● **TASK TO COMPLETE**: Skip the pictures. Repeat everything else in the records word for word.

● **DATA FOR THIS EXERCISE**:
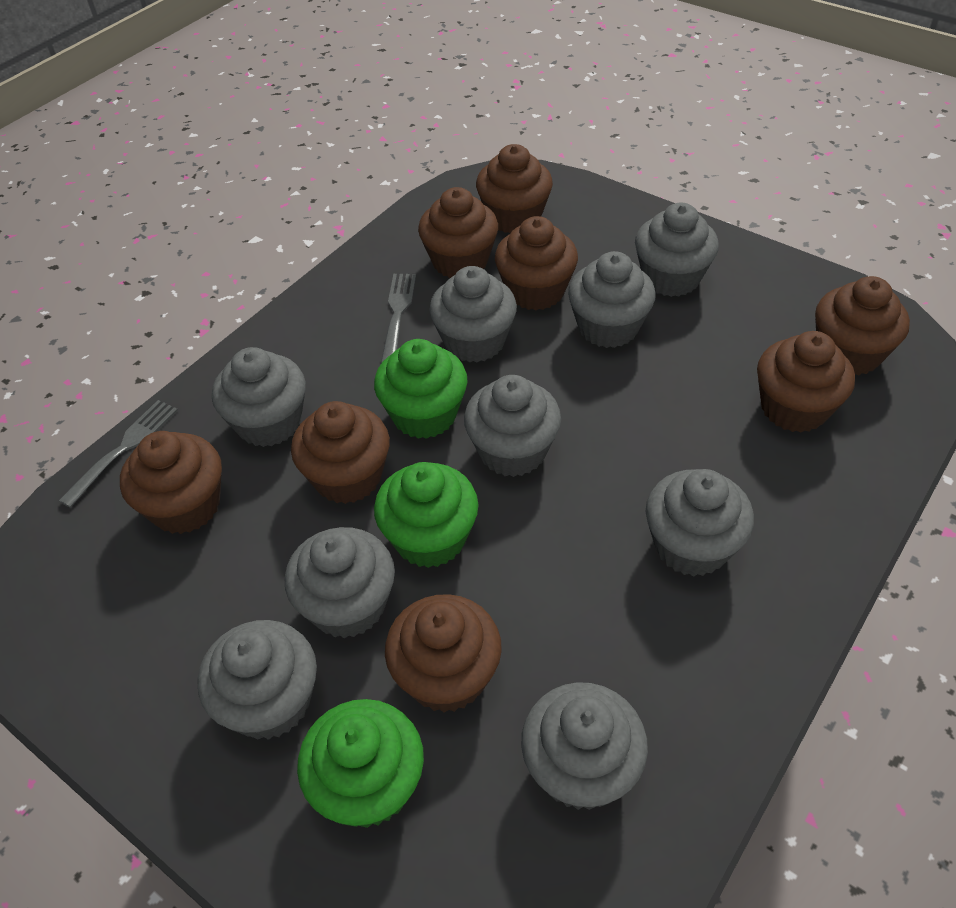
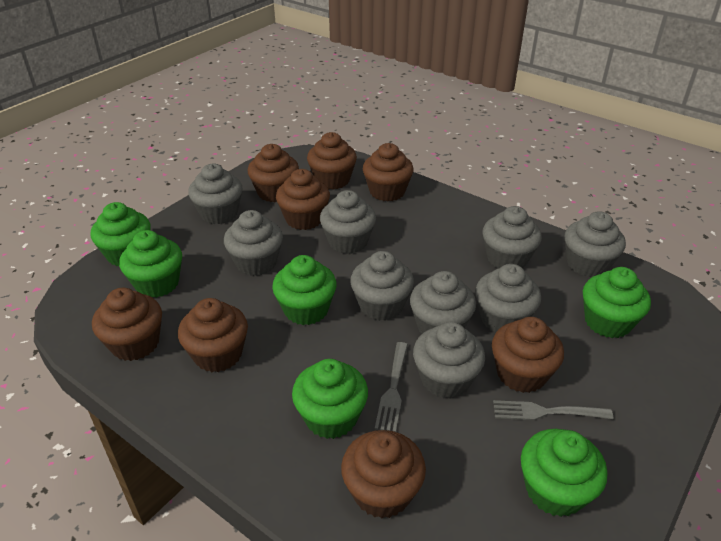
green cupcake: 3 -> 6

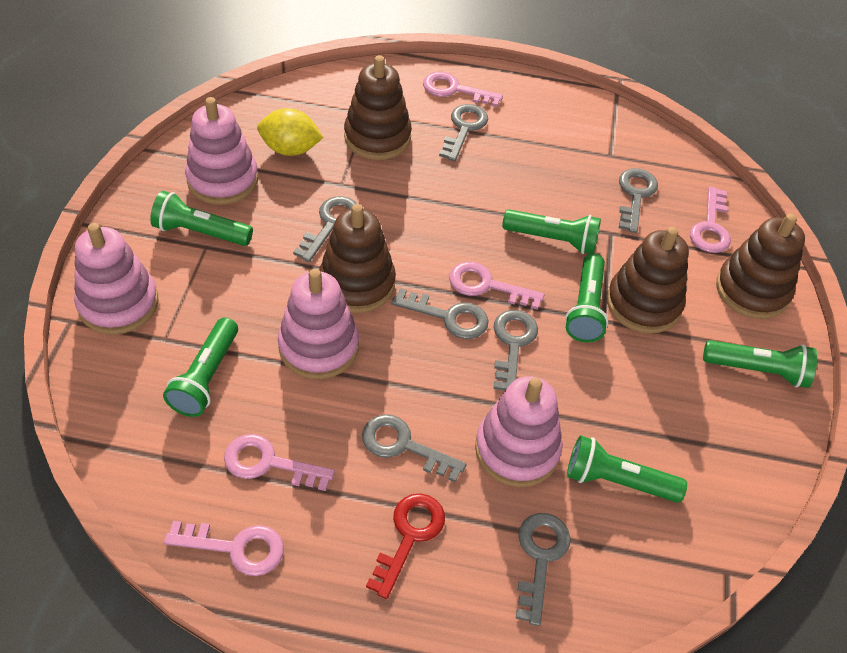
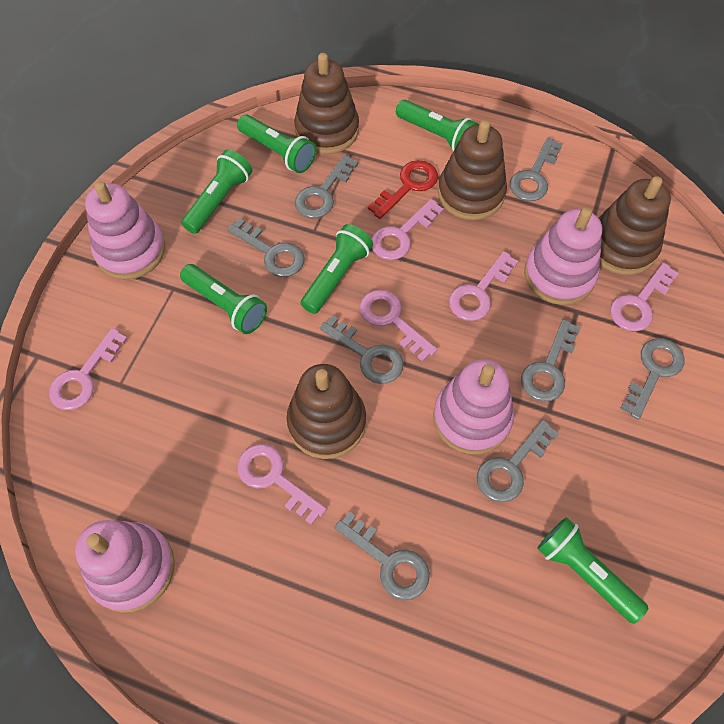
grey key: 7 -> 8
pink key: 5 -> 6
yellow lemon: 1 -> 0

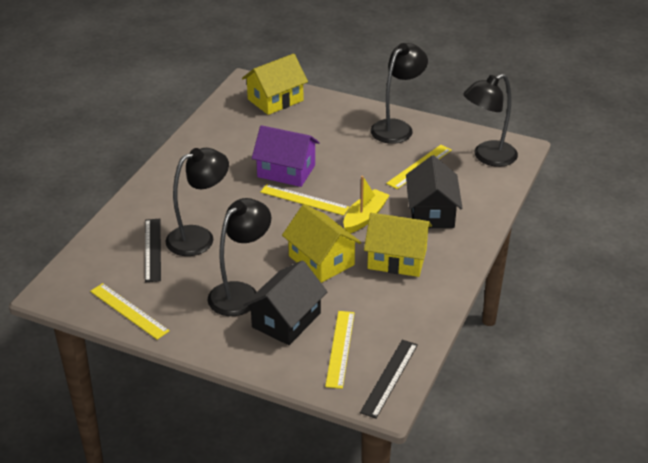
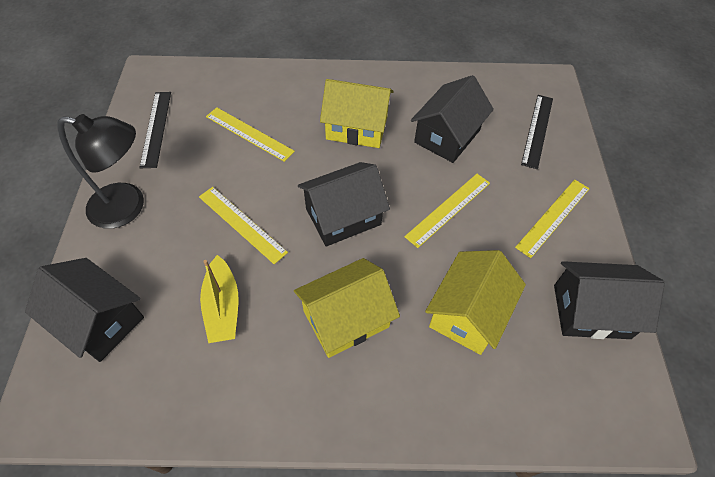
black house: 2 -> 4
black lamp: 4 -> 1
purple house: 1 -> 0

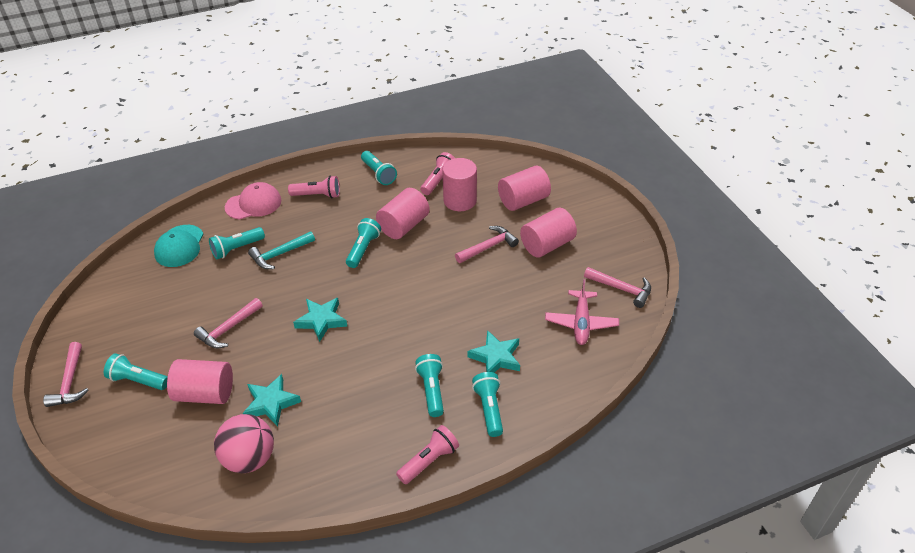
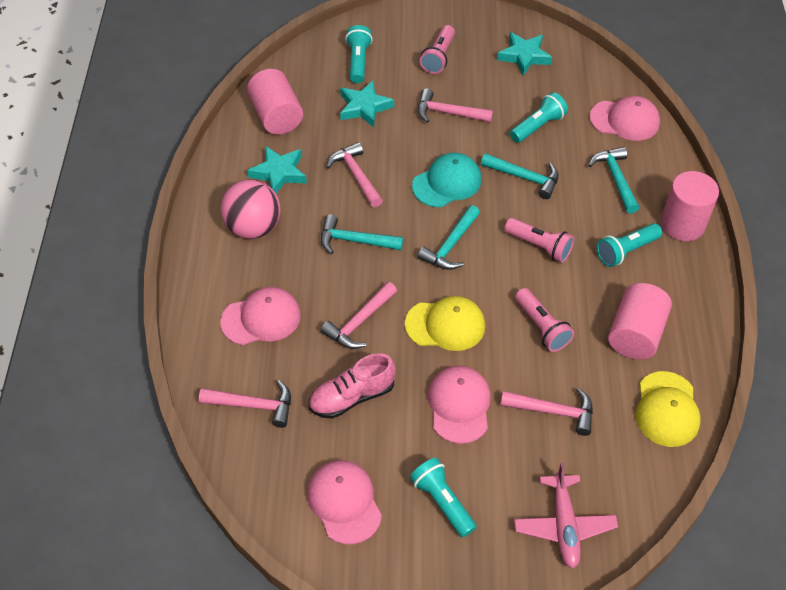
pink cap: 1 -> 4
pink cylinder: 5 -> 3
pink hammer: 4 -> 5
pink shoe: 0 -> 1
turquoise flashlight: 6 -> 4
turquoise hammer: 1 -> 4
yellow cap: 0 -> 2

● **WRITTEN ANSWER**:
green cupcake: 3 -> 6

grey key: 7 -> 8
pink key: 5 -> 6
yellow lemon: 1 -> 0

black house: 2 -> 4
black lamp: 4 -> 1
purple house: 1 -> 0

pink cap: 1 -> 4
pink cylinder: 5 -> 3
pink hammer: 4 -> 5
pink shoe: 0 -> 1
turquoise flashlight: 6 -> 4
turquoise hammer: 1 -> 4
yellow cap: 0 -> 2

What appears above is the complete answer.